Excerpted data:
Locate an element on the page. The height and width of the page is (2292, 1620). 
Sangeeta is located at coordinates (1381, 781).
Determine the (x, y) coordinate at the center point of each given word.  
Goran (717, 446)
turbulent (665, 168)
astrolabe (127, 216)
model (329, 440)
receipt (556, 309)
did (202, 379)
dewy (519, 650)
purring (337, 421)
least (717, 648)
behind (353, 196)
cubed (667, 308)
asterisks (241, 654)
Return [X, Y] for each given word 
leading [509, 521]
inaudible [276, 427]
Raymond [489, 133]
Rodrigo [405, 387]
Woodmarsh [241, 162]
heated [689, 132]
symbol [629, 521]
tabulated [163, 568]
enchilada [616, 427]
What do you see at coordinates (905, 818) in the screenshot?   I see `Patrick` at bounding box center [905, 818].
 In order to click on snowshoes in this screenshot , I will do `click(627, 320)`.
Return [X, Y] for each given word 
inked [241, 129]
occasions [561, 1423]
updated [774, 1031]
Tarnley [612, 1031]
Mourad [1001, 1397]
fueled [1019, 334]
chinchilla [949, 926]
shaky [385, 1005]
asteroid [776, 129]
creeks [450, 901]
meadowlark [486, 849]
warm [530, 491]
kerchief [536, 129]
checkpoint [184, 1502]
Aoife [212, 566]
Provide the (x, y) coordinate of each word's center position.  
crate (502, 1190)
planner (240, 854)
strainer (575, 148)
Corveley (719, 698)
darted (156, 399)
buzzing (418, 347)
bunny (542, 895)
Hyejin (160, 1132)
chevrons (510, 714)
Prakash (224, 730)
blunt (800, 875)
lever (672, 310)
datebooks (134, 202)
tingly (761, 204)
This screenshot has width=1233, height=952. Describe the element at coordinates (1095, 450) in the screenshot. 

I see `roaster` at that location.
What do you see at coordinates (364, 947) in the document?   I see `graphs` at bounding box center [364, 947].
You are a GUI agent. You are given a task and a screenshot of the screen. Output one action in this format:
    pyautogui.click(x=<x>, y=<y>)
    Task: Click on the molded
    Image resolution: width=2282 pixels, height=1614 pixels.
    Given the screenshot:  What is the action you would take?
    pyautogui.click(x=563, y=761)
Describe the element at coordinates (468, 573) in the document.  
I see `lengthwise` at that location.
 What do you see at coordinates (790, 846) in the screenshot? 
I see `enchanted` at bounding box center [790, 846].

Written exercise: Reproduce all of the lines above, putting "Give [X, Y] for every listed word" wherever "Return [X, Y] for each given word" occurs and leaving everything else unchanged.

Full output:
Locate an element on the page. The height and width of the page is (2292, 1620). 
Sangeeta is located at coordinates (1381, 781).
Determine the (x, y) coordinate at the center point of each given word.  
Goran (717, 446)
turbulent (665, 168)
astrolabe (127, 216)
model (329, 440)
receipt (556, 309)
did (202, 379)
dewy (519, 650)
purring (337, 421)
least (717, 648)
behind (353, 196)
cubed (667, 308)
asterisks (241, 654)
Give [X, Y] for every listed word 
leading [509, 521]
inaudible [276, 427]
Raymond [489, 133]
Rodrigo [405, 387]
Woodmarsh [241, 162]
heated [689, 132]
symbol [629, 521]
tabulated [163, 568]
enchilada [616, 427]
What do you see at coordinates (905, 818) in the screenshot?   I see `Patrick` at bounding box center [905, 818].
 In order to click on snowshoes in this screenshot , I will do `click(627, 320)`.
Give [X, Y] for every listed word 
inked [241, 129]
occasions [561, 1423]
updated [774, 1031]
Tarnley [612, 1031]
Mourad [1001, 1397]
fueled [1019, 334]
chinchilla [949, 926]
shaky [385, 1005]
asteroid [776, 129]
creeks [450, 901]
meadowlark [486, 849]
warm [530, 491]
kerchief [536, 129]
checkpoint [184, 1502]
Aoife [212, 566]
Provide the (x, y) coordinate of each word's center position.  
crate (502, 1190)
planner (240, 854)
strainer (575, 148)
Corveley (719, 698)
darted (156, 399)
buzzing (418, 347)
bunny (542, 895)
Hyejin (160, 1132)
chevrons (510, 714)
Prakash (224, 730)
blunt (800, 875)
lever (672, 310)
datebooks (134, 202)
tingly (761, 204)
This screenshot has width=1233, height=952. Describe the element at coordinates (1095, 450) in the screenshot. 

I see `roaster` at that location.
What do you see at coordinates (364, 947) in the document?   I see `graphs` at bounding box center [364, 947].
You are a GUI agent. You are given a task and a screenshot of the screen. Output one action in this format:
    pyautogui.click(x=<x>, y=<y>)
    Task: Click on the molded
    Image resolution: width=2282 pixels, height=1614 pixels.
    Given the screenshot:  What is the action you would take?
    pyautogui.click(x=563, y=761)
Describe the element at coordinates (468, 573) in the document.  
I see `lengthwise` at that location.
 What do you see at coordinates (790, 846) in the screenshot? 
I see `enchanted` at bounding box center [790, 846].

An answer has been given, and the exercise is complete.